## Problem statement
Word for word, copy the records and drop the pictures.

## Extracted records
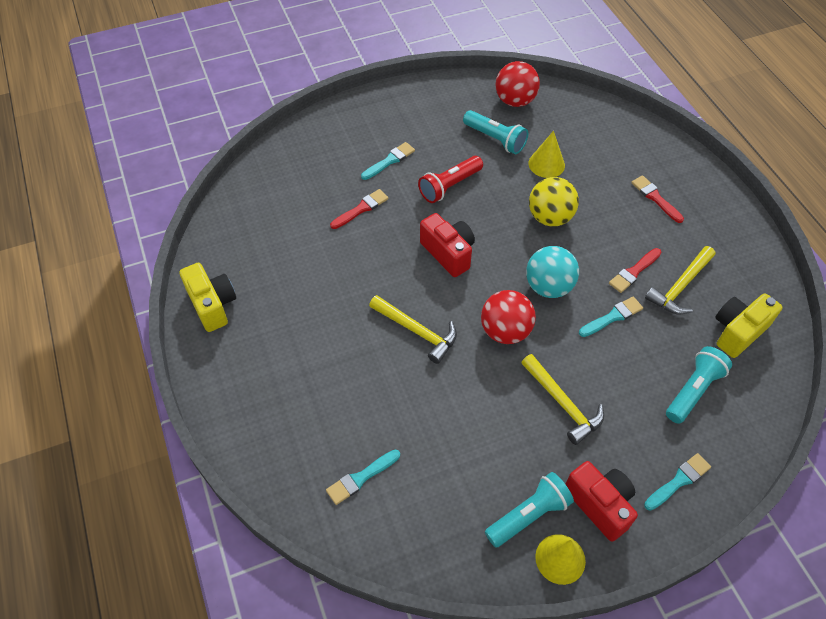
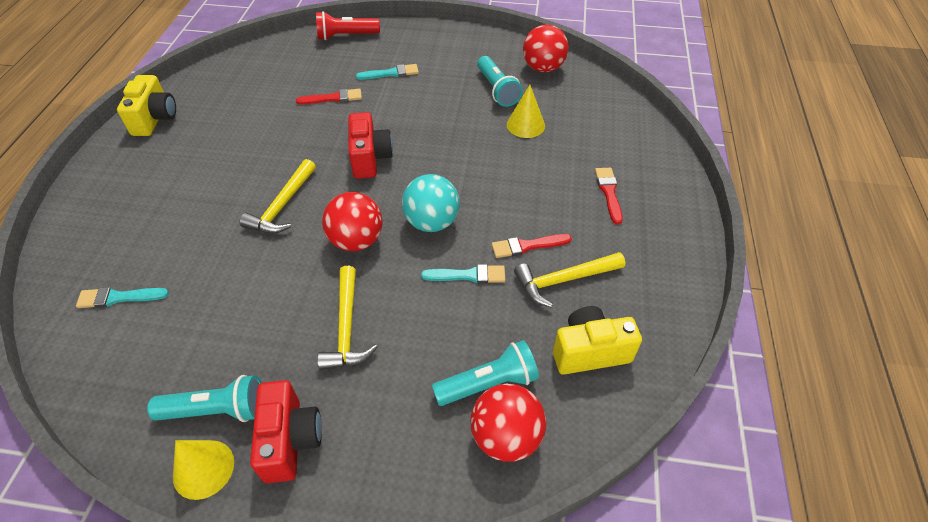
camera: 30 degrees right, 5 degrees down
(417, 331) = (282, 206): yellow hammer -> yellow hammer turned 45 degrees clockwise
(449, 186) = (421, 109): red flashlight -> red flashlight (346, 36)
(550, 217) = (488, 167): yellow ball -> none
(678, 481) = (390, 464): turquoise brush -> none
(733, 420) = (506, 436): none -> red ball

## Result
camera: 30 degrees right, 5 degrees down
(417, 331) = (282, 206): yellow hammer -> yellow hammer turned 45 degrees clockwise
(449, 186) = (421, 109): red flashlight -> red flashlight (346, 36)
(550, 217) = (488, 167): yellow ball -> none
(678, 481) = (390, 464): turquoise brush -> none
(733, 420) = (506, 436): none -> red ball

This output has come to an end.